**Problem description**
Return the listing in full and exactly, but without a single picture.

**Collected material**

^^^^^^^^

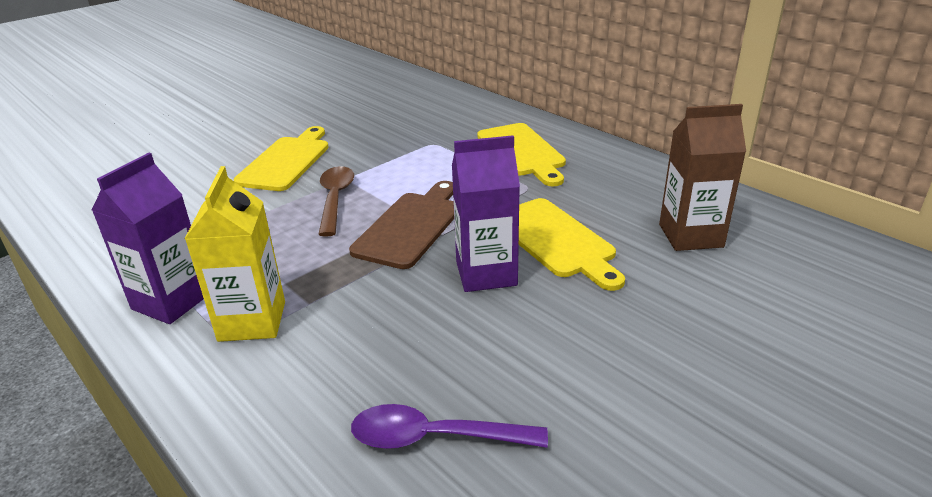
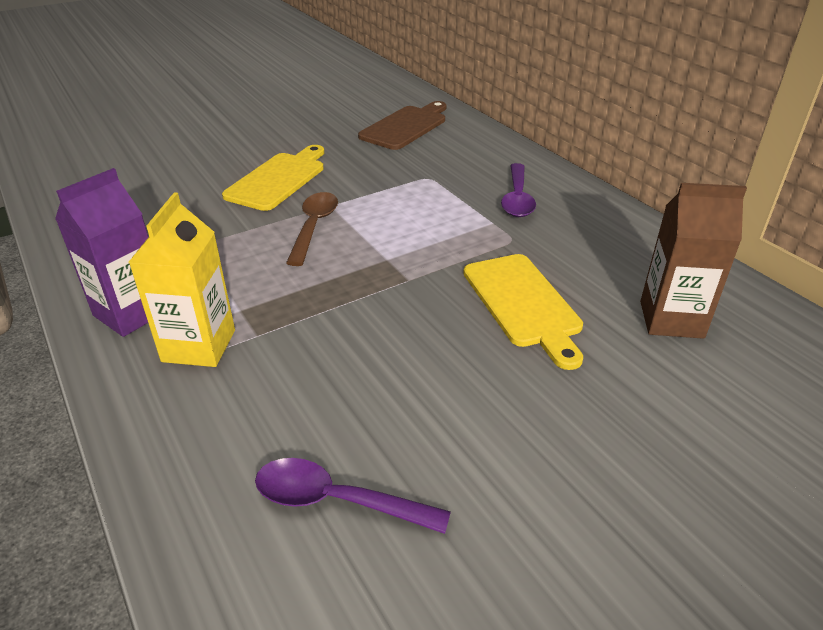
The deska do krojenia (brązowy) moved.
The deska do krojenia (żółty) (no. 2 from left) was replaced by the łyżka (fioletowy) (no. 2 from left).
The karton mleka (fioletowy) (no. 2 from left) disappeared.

^^^^^^^^

**Answer area**
The deska do krojenia (brązowy) moved.
The deska do krojenia (żółty) (no. 2 from left) was replaced by the łyżka (fioletowy) (no. 2 from left).
The karton mleka (fioletowy) (no. 2 from left) disappeared.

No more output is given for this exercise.